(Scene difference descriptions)
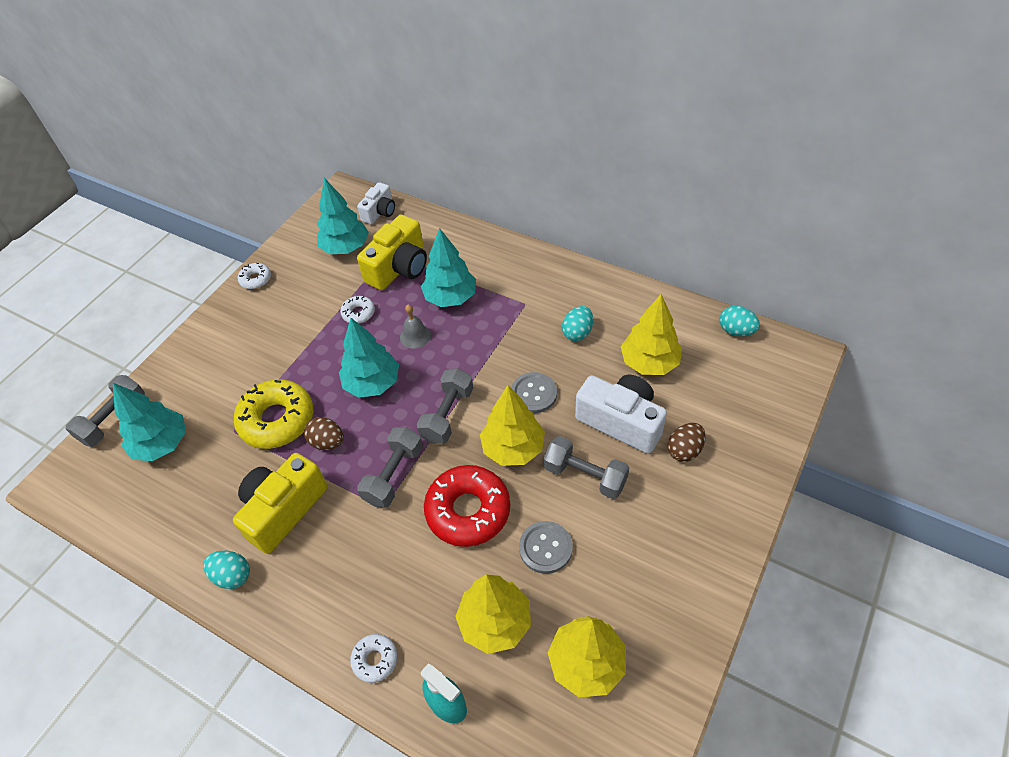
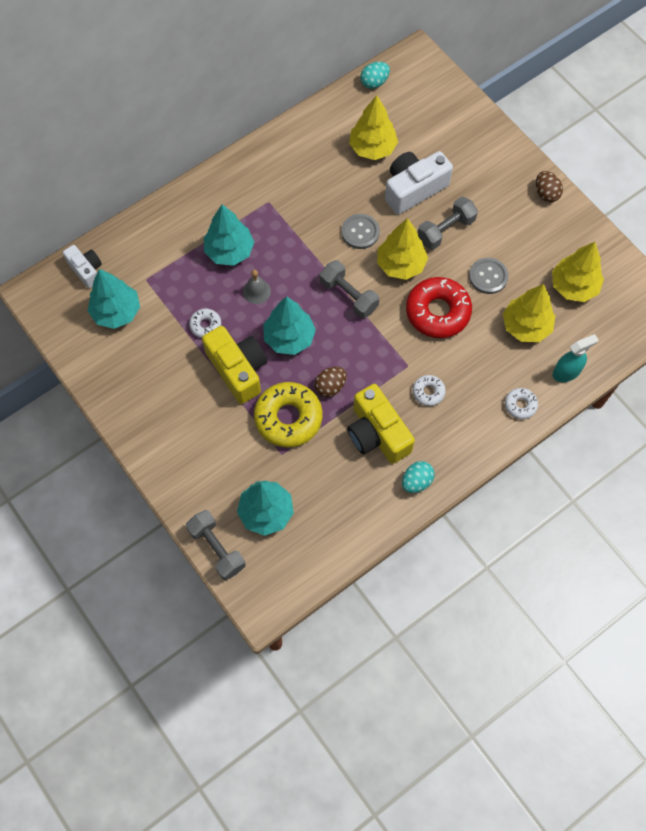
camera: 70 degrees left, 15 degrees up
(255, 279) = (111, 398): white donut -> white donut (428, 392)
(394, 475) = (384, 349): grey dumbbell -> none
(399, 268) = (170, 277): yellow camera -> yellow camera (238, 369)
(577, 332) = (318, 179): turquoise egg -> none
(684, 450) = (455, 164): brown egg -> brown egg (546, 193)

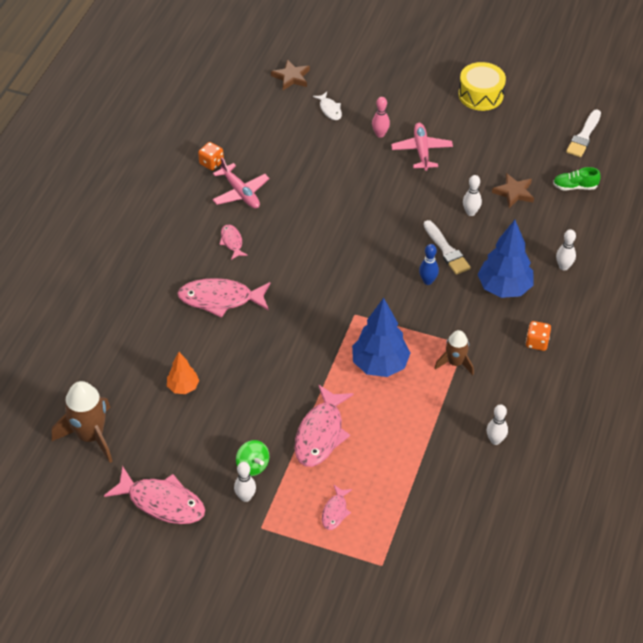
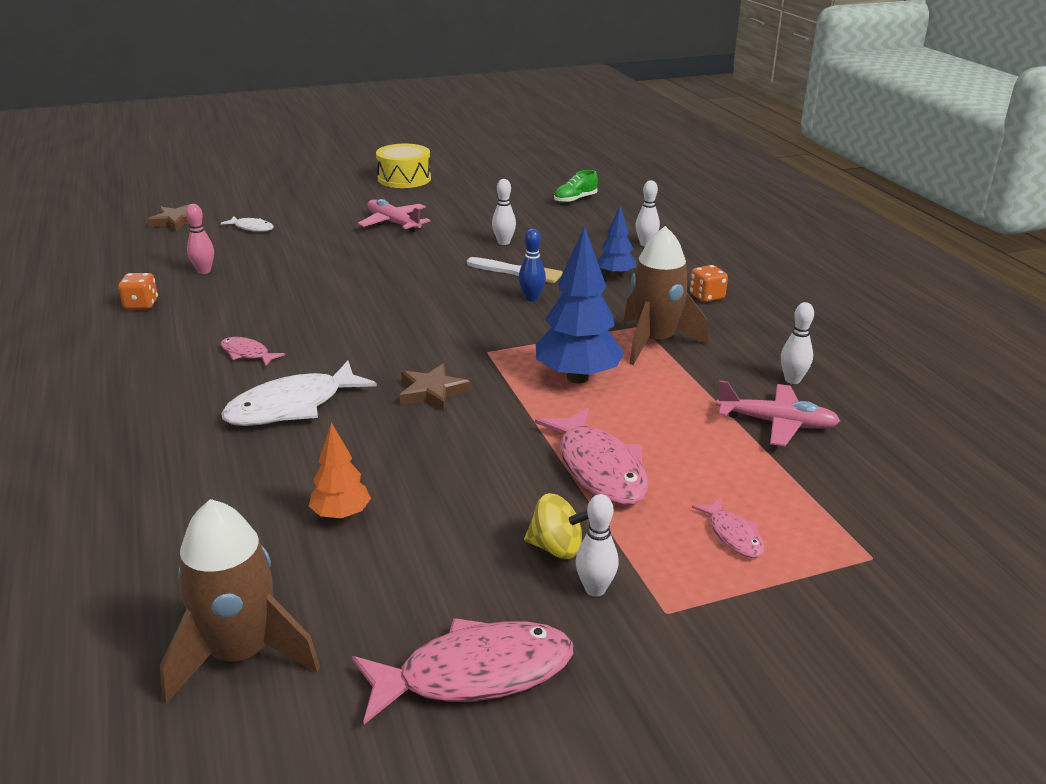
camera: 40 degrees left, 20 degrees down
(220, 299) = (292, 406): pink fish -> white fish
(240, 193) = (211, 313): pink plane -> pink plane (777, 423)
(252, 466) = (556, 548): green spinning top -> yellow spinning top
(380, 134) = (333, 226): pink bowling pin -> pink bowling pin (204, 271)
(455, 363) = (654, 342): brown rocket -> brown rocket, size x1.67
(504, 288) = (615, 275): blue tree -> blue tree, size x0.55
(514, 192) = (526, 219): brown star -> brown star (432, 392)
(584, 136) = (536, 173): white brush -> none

TASK DESCRIPTION:
Your copy should match every record exactly and contain no pictures.

EXPECTED ANSWER:
camera: 70 degrees left, 15 degrees up
(255, 279) = (111, 398): white donut -> white donut (428, 392)
(394, 475) = (384, 349): grey dumbbell -> none
(399, 268) = (170, 277): yellow camera -> yellow camera (238, 369)
(577, 332) = (318, 179): turquoise egg -> none
(684, 450) = (455, 164): brown egg -> brown egg (546, 193)

camera: 40 degrees left, 20 degrees down
(220, 299) = (292, 406): pink fish -> white fish
(240, 193) = (211, 313): pink plane -> pink plane (777, 423)
(252, 466) = (556, 548): green spinning top -> yellow spinning top
(380, 134) = (333, 226): pink bowling pin -> pink bowling pin (204, 271)
(455, 363) = (654, 342): brown rocket -> brown rocket, size x1.67
(504, 288) = (615, 275): blue tree -> blue tree, size x0.55
(514, 192) = (526, 219): brown star -> brown star (432, 392)
(584, 136) = (536, 173): white brush -> none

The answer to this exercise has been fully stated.